• **ACTION ITEM**:
The lines to be copied are those below that contain "blue".
START DATA SECTION
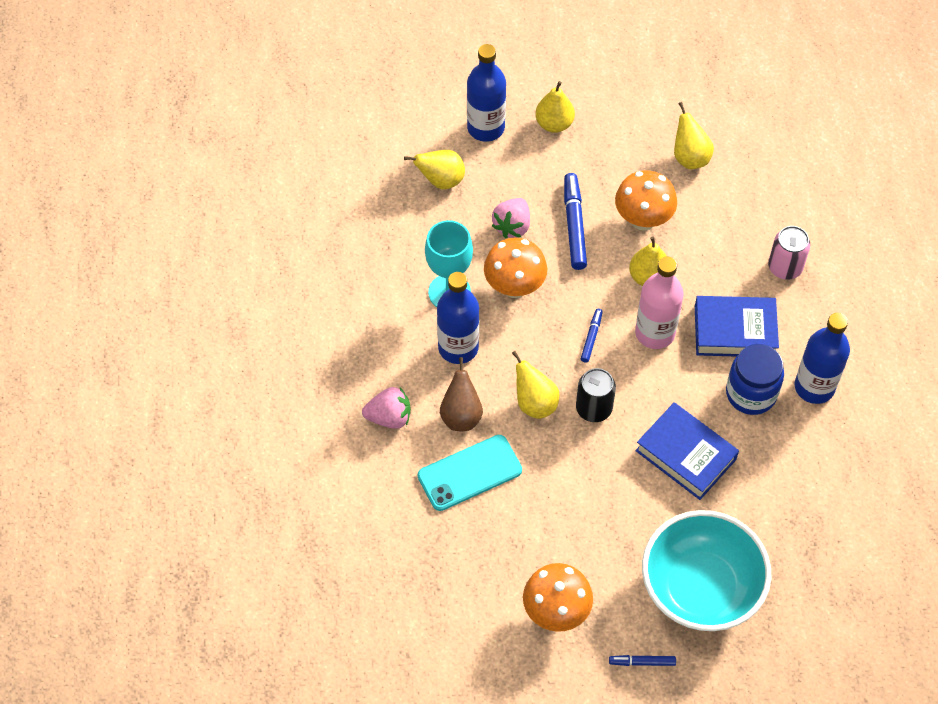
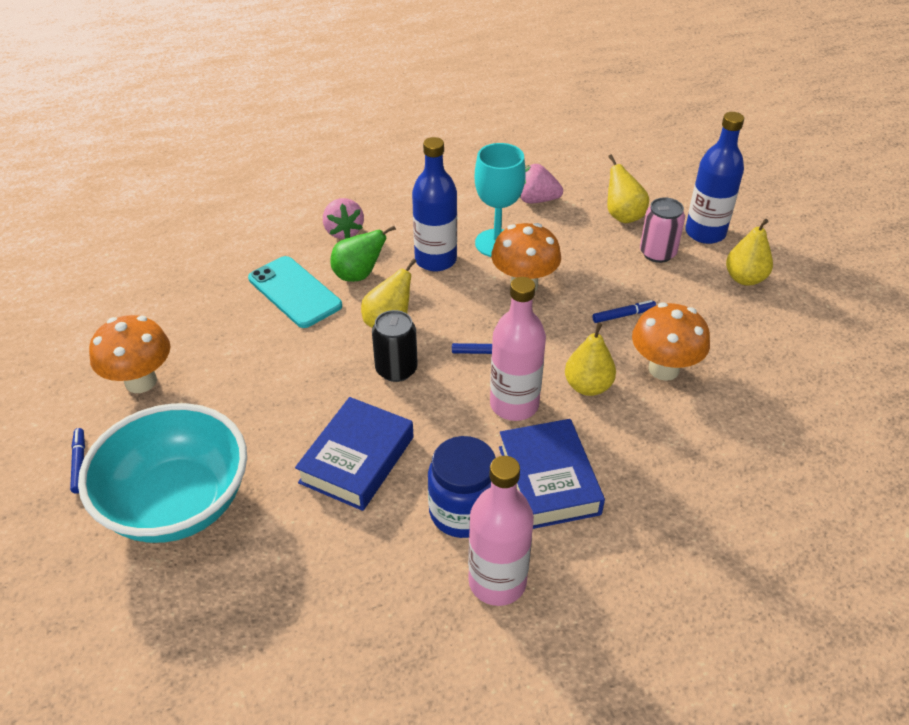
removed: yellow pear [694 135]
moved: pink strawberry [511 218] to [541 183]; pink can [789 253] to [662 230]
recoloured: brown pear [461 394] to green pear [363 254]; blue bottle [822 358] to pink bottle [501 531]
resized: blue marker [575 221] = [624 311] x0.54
END DATA SECTION
• **FINAL ANSWER**:
recoloured: brown pear [461 394] to green pear [363 254]; blue bottle [822 358] to pink bottle [501 531]
resized: blue marker [575 221] = [624 311] x0.54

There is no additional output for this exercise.